▸ Goal of the exercise
Repeat the records below verbatim and include no pictures.

Dataset entries
☆ ☆ ☆ ☆ ☆ ☆ ☆

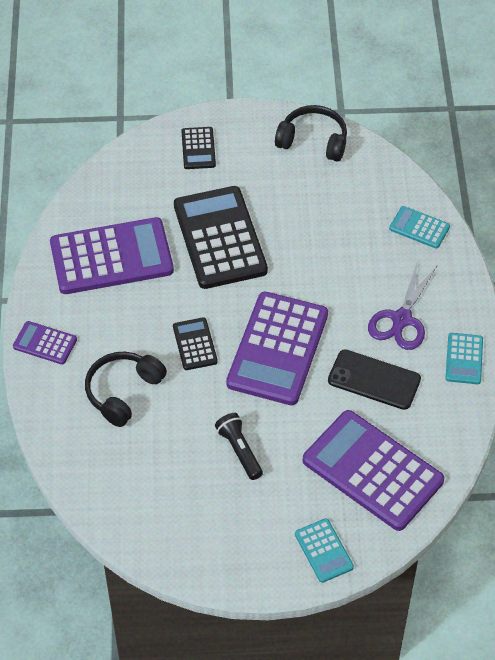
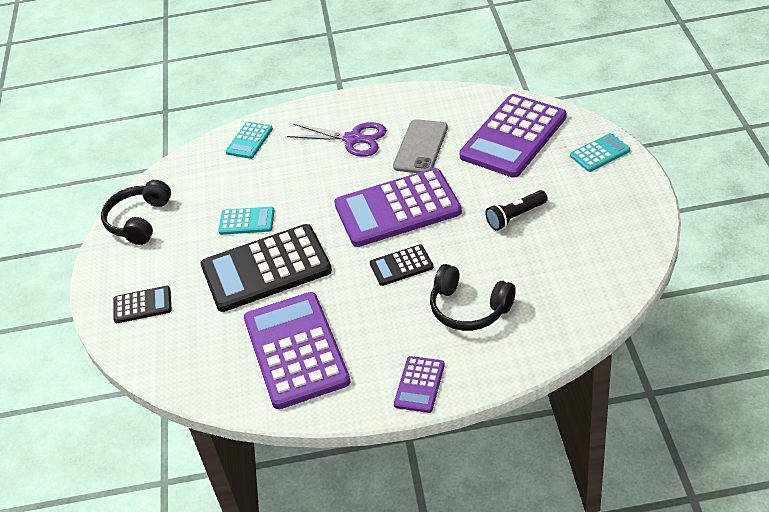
camera: 90 degrees left, 10 degrees down
(278, 349) = (397, 209): purple calculator -> purple calculator turned 150 degrees clockwise
(374, 380) = (420, 147): black phone -> grey phone
(464, 359) = (389, 101): turquoise calculator -> turquoise calculator (246, 221)

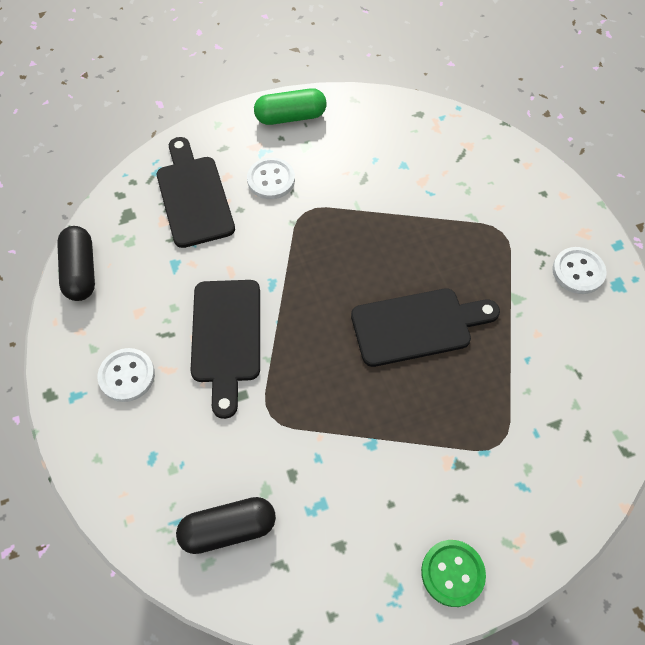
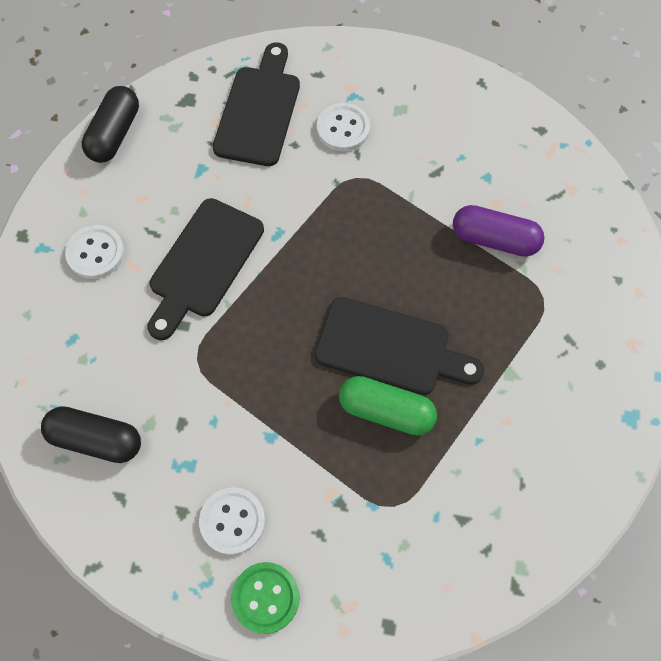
camera: 30 degrees right, 5 degrees up
(290, 117) = (404, 72): green capsule -> green capsule (386, 411)
(439, 207) = (494, 239): none -> purple capsule
(578, 271) = (596, 381): white button -> white button (232, 521)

☆ ☆ ☆ ☆ ☆ ☆ ☆

▸ Your response
camera: 90 degrees left, 10 degrees down
(278, 349) = (397, 209): purple calculator -> purple calculator turned 150 degrees clockwise
(374, 380) = (420, 147): black phone -> grey phone
(464, 359) = (389, 101): turquoise calculator -> turquoise calculator (246, 221)

camera: 30 degrees right, 5 degrees up
(290, 117) = (404, 72): green capsule -> green capsule (386, 411)
(439, 207) = (494, 239): none -> purple capsule
(578, 271) = (596, 381): white button -> white button (232, 521)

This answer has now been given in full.